Exercise input:
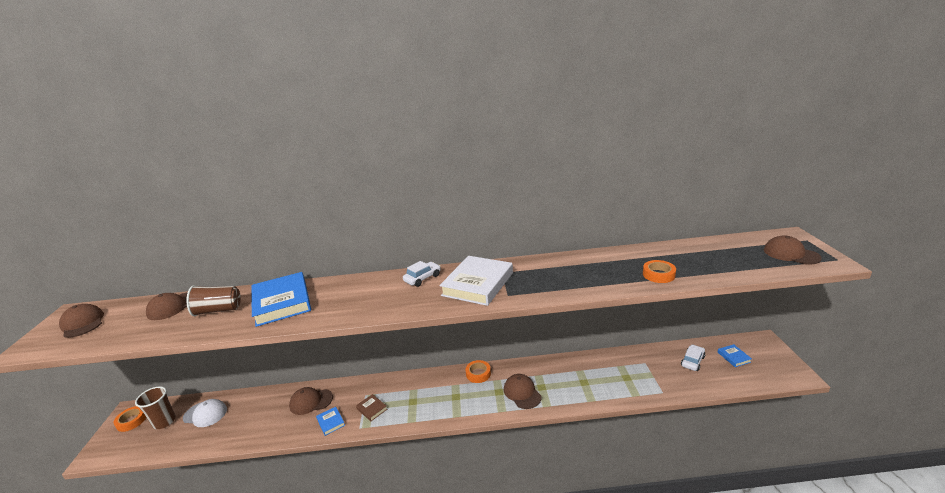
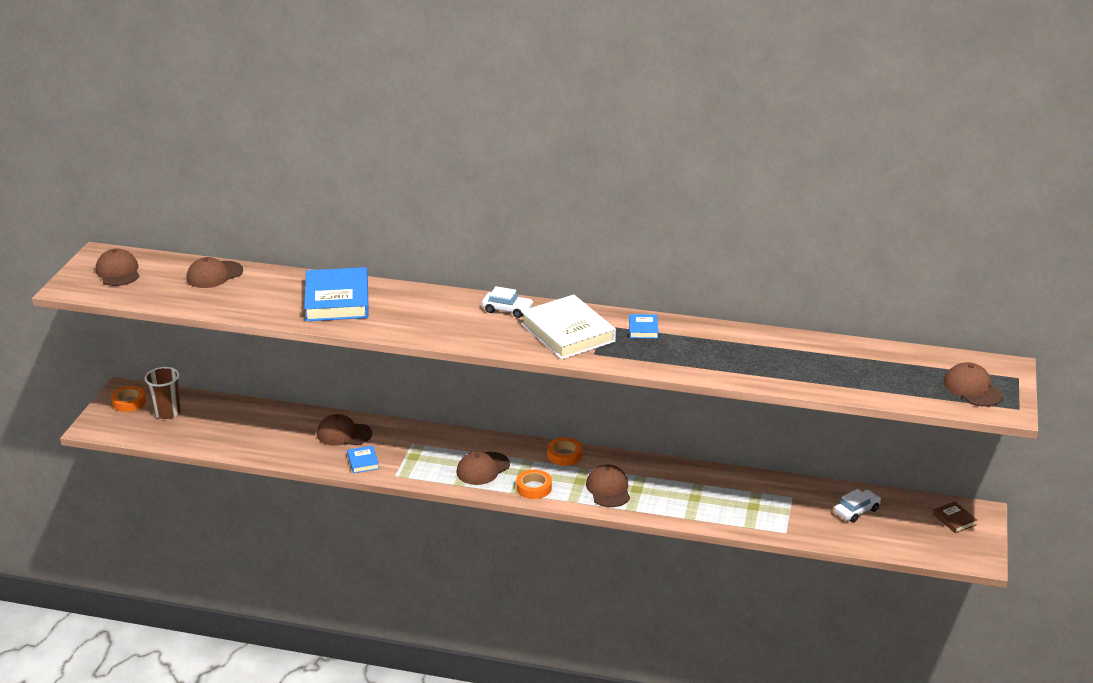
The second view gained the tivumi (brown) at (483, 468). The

==

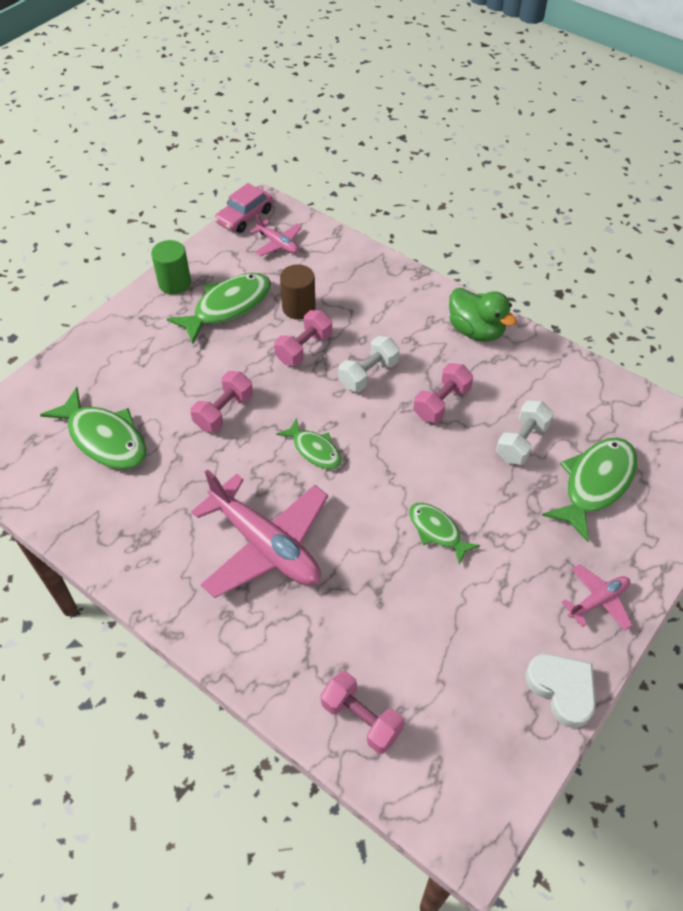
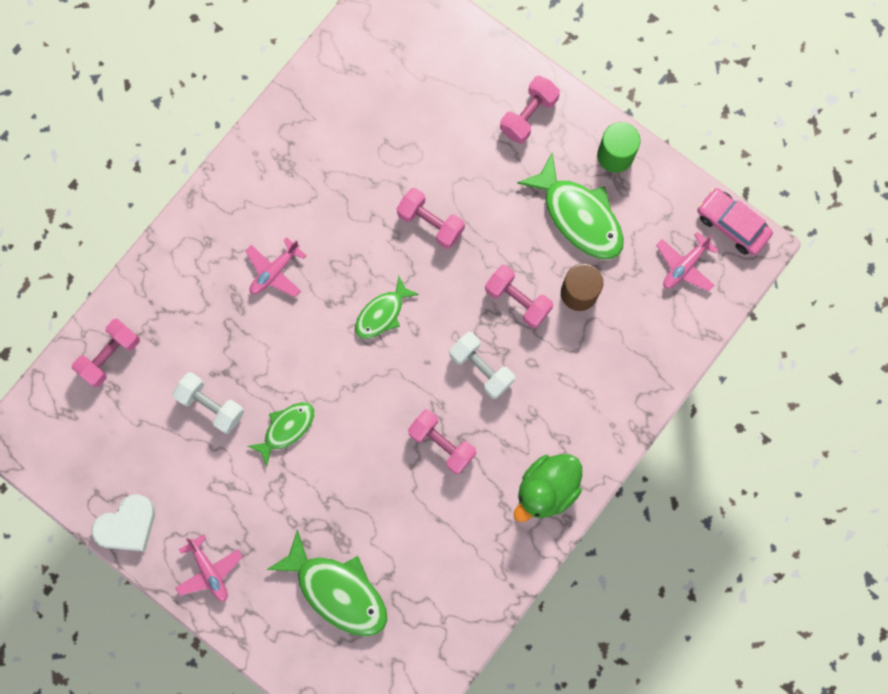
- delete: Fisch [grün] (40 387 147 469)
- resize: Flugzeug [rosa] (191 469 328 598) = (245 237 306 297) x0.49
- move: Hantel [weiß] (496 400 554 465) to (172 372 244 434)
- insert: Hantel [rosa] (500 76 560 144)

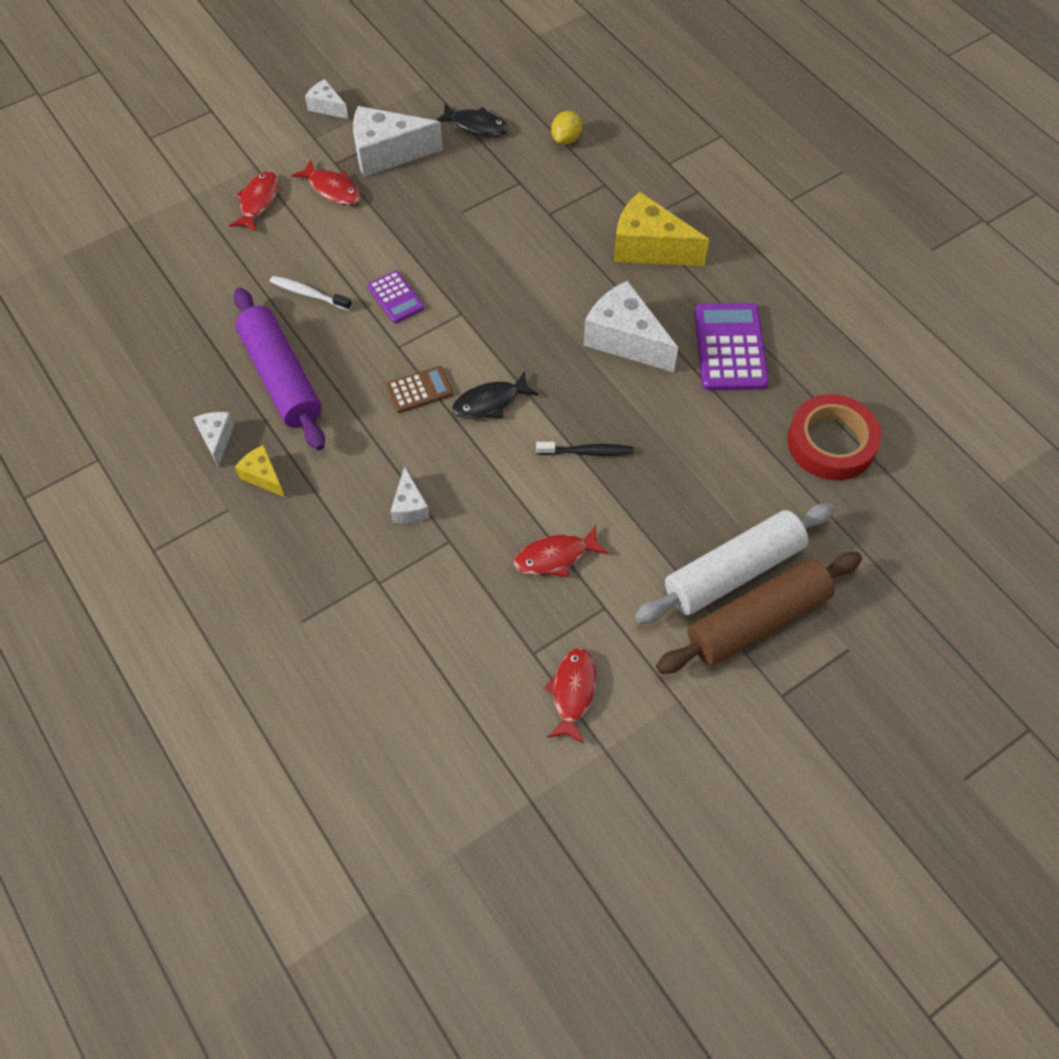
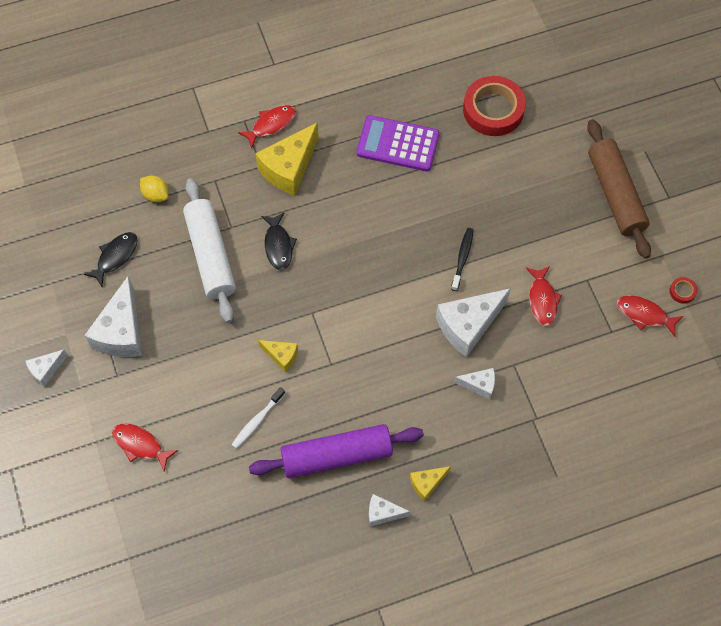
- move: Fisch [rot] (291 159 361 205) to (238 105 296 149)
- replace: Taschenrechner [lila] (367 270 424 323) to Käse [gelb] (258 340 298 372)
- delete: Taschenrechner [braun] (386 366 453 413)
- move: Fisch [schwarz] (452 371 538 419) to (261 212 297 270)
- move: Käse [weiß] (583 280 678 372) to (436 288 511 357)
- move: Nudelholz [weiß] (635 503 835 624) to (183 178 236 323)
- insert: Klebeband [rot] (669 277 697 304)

...

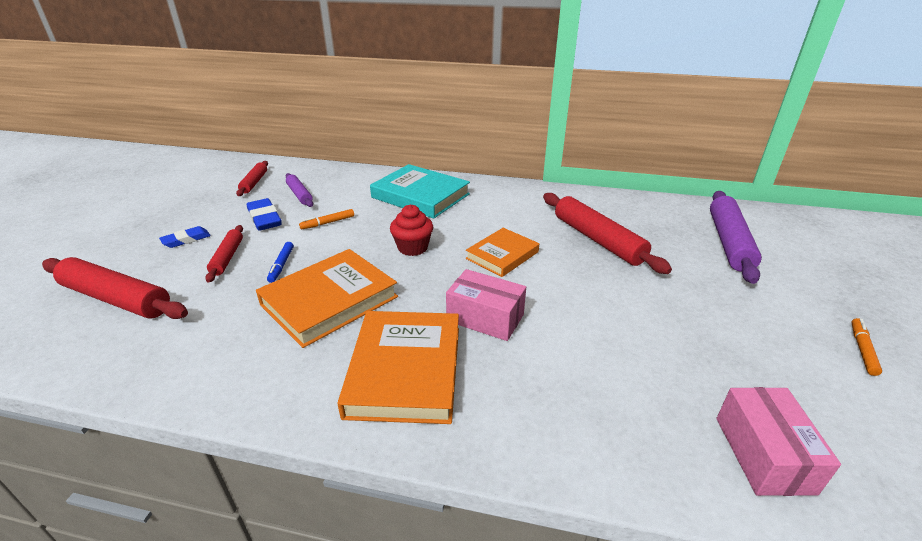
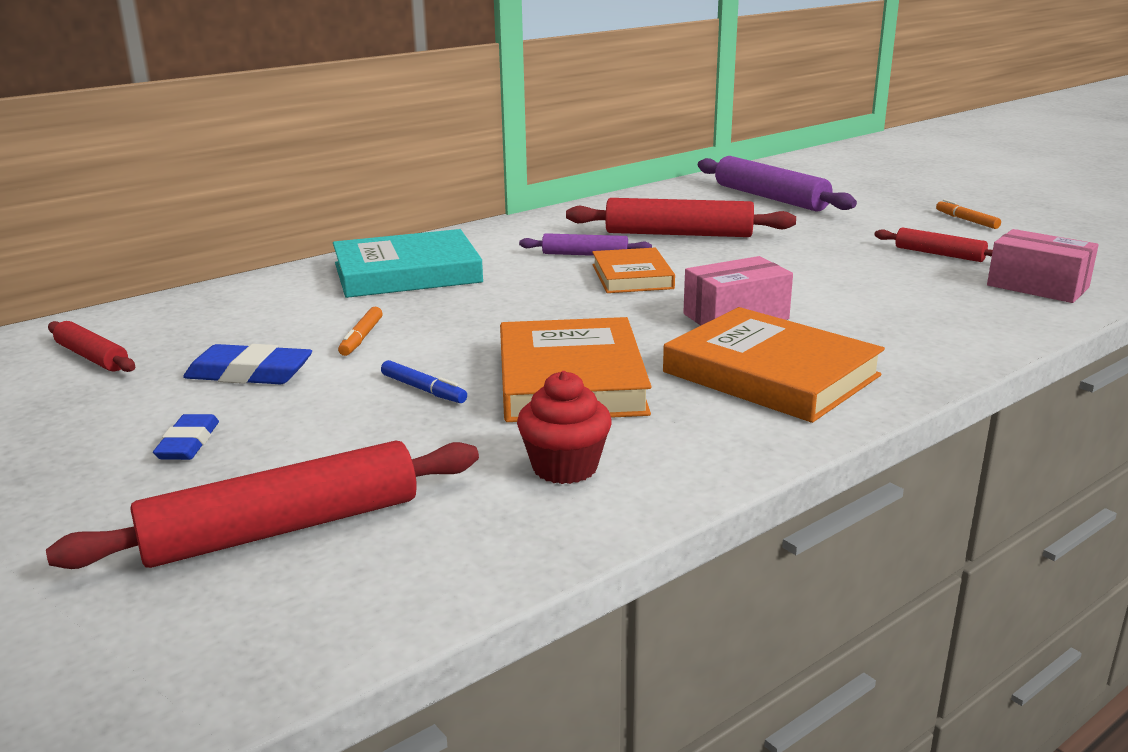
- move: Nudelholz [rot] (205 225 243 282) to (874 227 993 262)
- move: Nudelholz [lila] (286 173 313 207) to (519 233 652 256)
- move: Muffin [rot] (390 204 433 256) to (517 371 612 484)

Activity:
Look in the material above for the line with "- delete: Fisch [grün] (40 387 147 469)" and the line with "- move: Hantel", and transcribe exactly those lines and all lines between them, nothing more.

Task answer:
- delete: Fisch [grün] (40 387 147 469)
- resize: Flugzeug [rosa] (191 469 328 598) = (245 237 306 297) x0.49
- move: Hantel [weiß] (496 400 554 465) to (172 372 244 434)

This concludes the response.